EXERCISE DIRECTIONS. Please return the listing below from the line with "C2: 1500uF (plus" through its last line, exactly, and include nothing else.

——————————

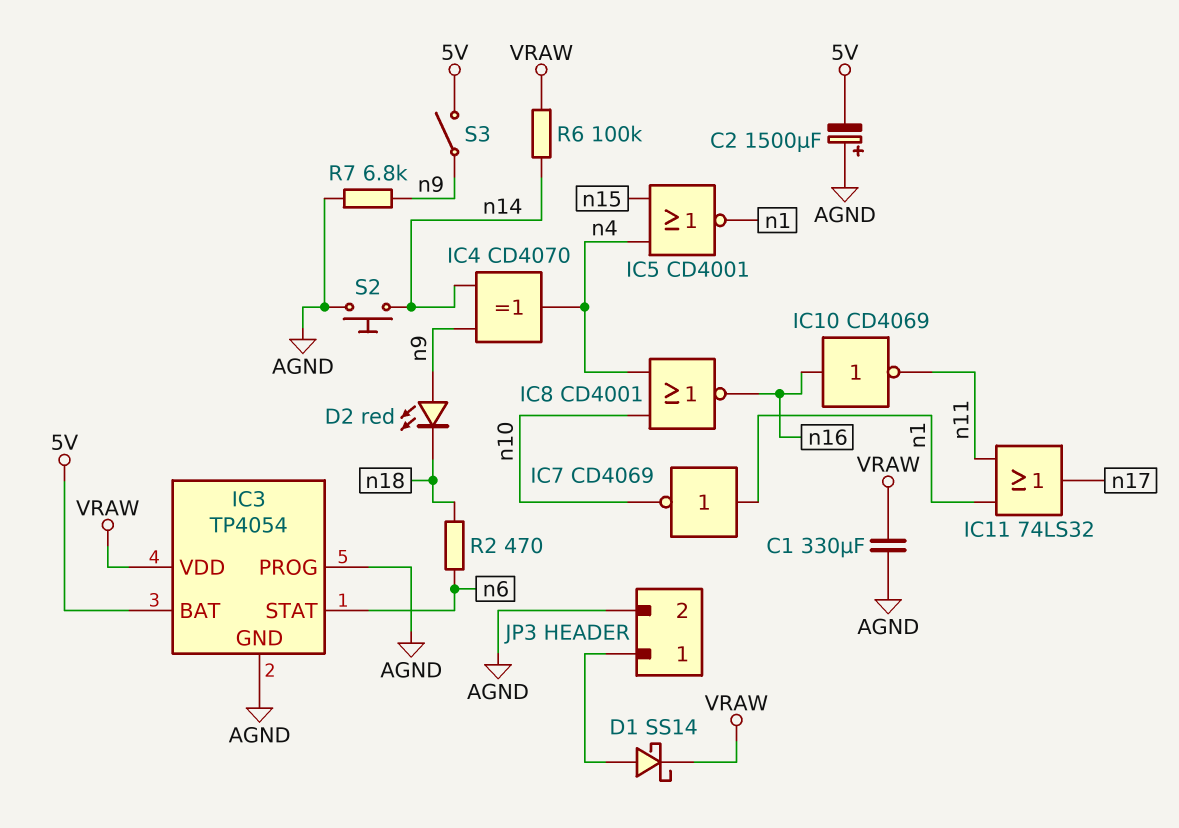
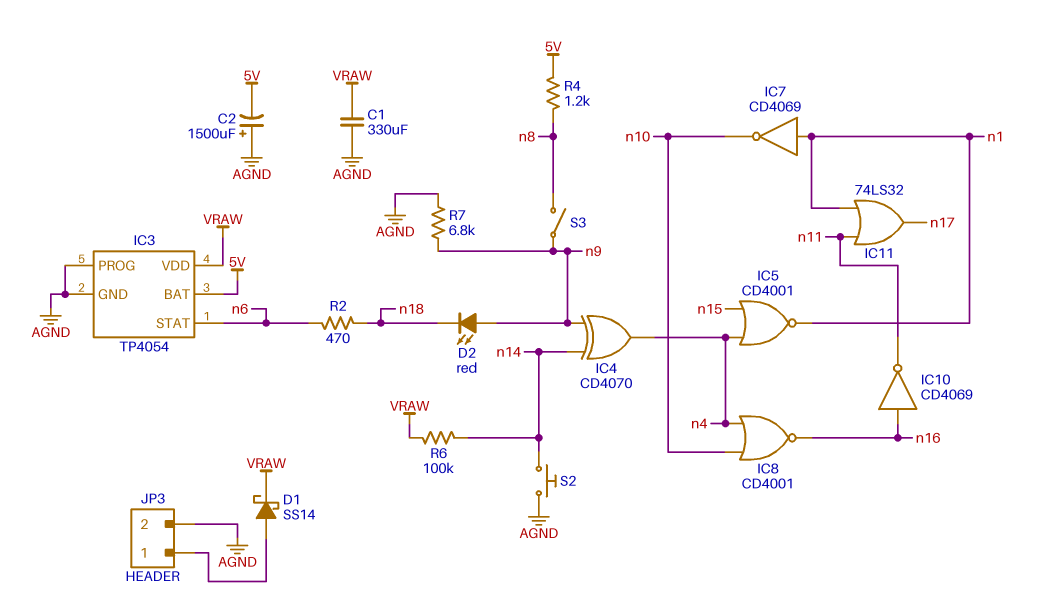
R4: none -> 1.2k (5V, n8)
S3: switch (5V, n9) -> switch (n8, n9)

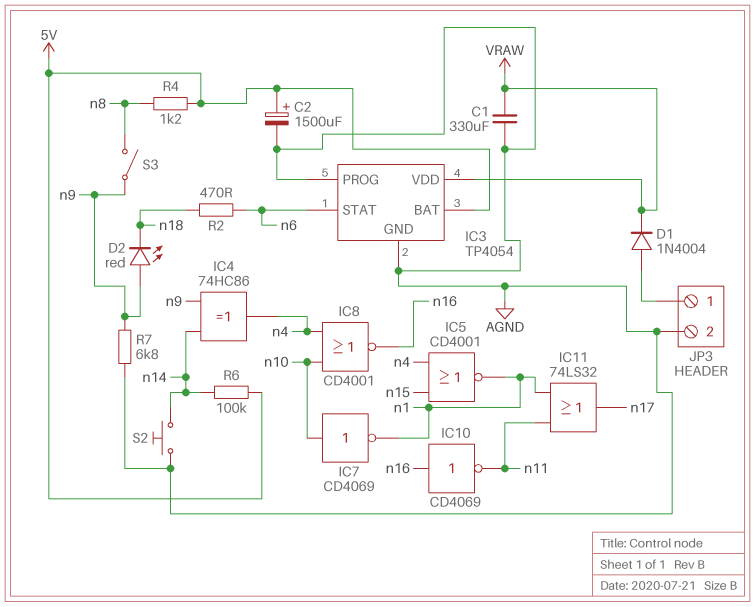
C2: 1500uF (plus AGND, minus 5V) -> 1500uF (plus 5V, minus AGND)
D1: schottky SS14 (A JP3/1, K VRAW) -> diode 1N4004 (A JP3/1, K VRAW)
IC4: XOR CD4070 (in n9, in n14, out n4) -> XOR 74HC86 (in n9, in n14, out n4)
IC7: NOT CD4069 (in n1, out n10) -> NOT CD4069 (in n10, out n1)
R6: 100k (VRAW, n14) -> 100k (5V, n14)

——————————

EXPECTED ANSWER.
C2: 1500uF (plus AGND, minus 5V) -> 1500uF (plus 5V, minus AGND)
D1: schottky SS14 (A JP3/1, K VRAW) -> diode 1N4004 (A JP3/1, K VRAW)
IC4: XOR CD4070 (in n9, in n14, out n4) -> XOR 74HC86 (in n9, in n14, out n4)
IC7: NOT CD4069 (in n1, out n10) -> NOT CD4069 (in n10, out n1)
R6: 100k (VRAW, n14) -> 100k (5V, n14)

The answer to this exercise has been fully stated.